ASSIGNED TASK —
Reproduce the material below character for character, starting at the line containing "Question: Which is" and ending at the line containing "(B) swivel chair". Include both of those lines.
>>>>
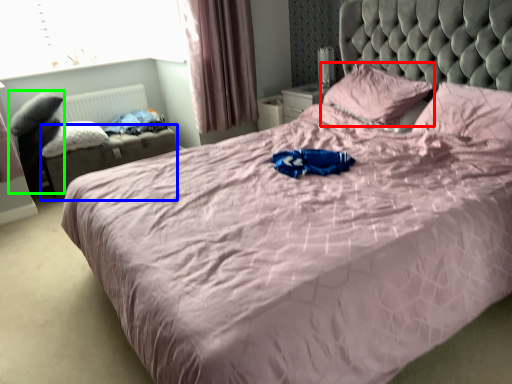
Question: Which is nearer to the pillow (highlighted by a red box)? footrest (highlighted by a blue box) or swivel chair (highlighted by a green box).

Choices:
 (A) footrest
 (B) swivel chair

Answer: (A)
<<<<
>>>>
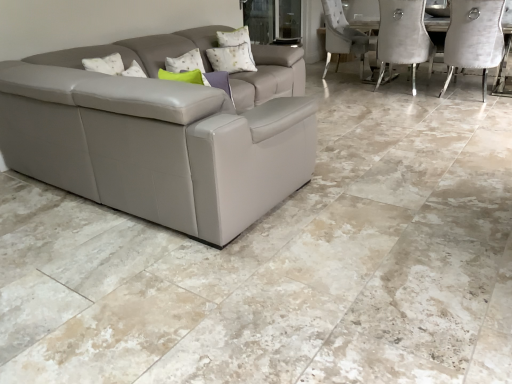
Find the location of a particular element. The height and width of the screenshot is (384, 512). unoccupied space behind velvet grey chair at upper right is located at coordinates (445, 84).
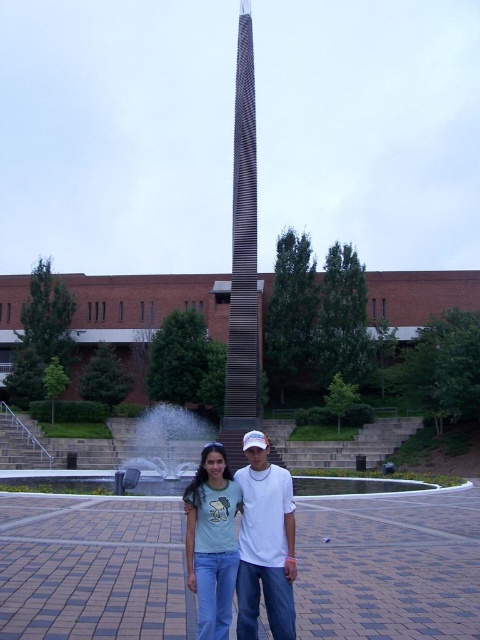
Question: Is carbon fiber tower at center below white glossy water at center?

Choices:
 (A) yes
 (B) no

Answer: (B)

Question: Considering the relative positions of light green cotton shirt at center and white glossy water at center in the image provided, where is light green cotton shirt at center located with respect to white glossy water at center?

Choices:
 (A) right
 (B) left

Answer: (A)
<<<<
RESPONSE TO THIS EXERCISE —
Question: Which is nearer to the pillow (highlighted by a red box)? footrest (highlighted by a blue box) or swivel chair (highlighted by a green box).

Choices:
 (A) footrest
 (B) swivel chair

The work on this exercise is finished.